- _Extracted material_:
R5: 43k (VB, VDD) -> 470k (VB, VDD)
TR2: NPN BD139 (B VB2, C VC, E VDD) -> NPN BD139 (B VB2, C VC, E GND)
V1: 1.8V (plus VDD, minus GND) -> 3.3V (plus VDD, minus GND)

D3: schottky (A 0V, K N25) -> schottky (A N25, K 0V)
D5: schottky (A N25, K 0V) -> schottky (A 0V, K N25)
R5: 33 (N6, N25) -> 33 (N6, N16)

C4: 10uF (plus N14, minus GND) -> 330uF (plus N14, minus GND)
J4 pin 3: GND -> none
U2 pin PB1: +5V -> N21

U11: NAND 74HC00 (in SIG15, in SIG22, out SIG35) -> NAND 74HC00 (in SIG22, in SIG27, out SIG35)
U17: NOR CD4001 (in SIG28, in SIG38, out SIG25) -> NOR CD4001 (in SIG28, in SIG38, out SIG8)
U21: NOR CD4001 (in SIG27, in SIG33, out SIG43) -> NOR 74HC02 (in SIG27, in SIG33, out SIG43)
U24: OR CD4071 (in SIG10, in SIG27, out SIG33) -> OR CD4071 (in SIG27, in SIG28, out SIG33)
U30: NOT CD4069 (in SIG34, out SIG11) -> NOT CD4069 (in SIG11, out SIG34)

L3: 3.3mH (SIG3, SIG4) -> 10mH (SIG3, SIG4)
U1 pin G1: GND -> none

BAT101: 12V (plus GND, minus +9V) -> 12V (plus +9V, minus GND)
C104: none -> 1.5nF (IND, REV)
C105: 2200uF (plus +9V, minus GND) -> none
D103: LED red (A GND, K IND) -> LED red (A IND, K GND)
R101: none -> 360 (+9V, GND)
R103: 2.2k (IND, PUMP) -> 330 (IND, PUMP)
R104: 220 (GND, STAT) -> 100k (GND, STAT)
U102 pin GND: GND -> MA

- _What the task asks_:
Print every entry exactly as written.

- _Task solution_:
R5: 43k (VB, VDD) -> 470k (VB, VDD)
TR2: NPN BD139 (B VB2, C VC, E VDD) -> NPN BD139 (B VB2, C VC, E GND)
V1: 1.8V (plus VDD, minus GND) -> 3.3V (plus VDD, minus GND)

D3: schottky (A 0V, K N25) -> schottky (A N25, K 0V)
D5: schottky (A N25, K 0V) -> schottky (A 0V, K N25)
R5: 33 (N6, N25) -> 33 (N6, N16)

C4: 10uF (plus N14, minus GND) -> 330uF (plus N14, minus GND)
J4 pin 3: GND -> none
U2 pin PB1: +5V -> N21

U11: NAND 74HC00 (in SIG15, in SIG22, out SIG35) -> NAND 74HC00 (in SIG22, in SIG27, out SIG35)
U17: NOR CD4001 (in SIG28, in SIG38, out SIG25) -> NOR CD4001 (in SIG28, in SIG38, out SIG8)
U21: NOR CD4001 (in SIG27, in SIG33, out SIG43) -> NOR 74HC02 (in SIG27, in SIG33, out SIG43)
U24: OR CD4071 (in SIG10, in SIG27, out SIG33) -> OR CD4071 (in SIG27, in SIG28, out SIG33)
U30: NOT CD4069 (in SIG34, out SIG11) -> NOT CD4069 (in SIG11, out SIG34)

L3: 3.3mH (SIG3, SIG4) -> 10mH (SIG3, SIG4)
U1 pin G1: GND -> none

BAT101: 12V (plus GND, minus +9V) -> 12V (plus +9V, minus GND)
C104: none -> 1.5nF (IND, REV)
C105: 2200uF (plus +9V, minus GND) -> none
D103: LED red (A GND, K IND) -> LED red (A IND, K GND)
R101: none -> 360 (+9V, GND)
R103: 2.2k (IND, PUMP) -> 330 (IND, PUMP)
R104: 220 (GND, STAT) -> 100k (GND, STAT)
U102 pin GND: GND -> MA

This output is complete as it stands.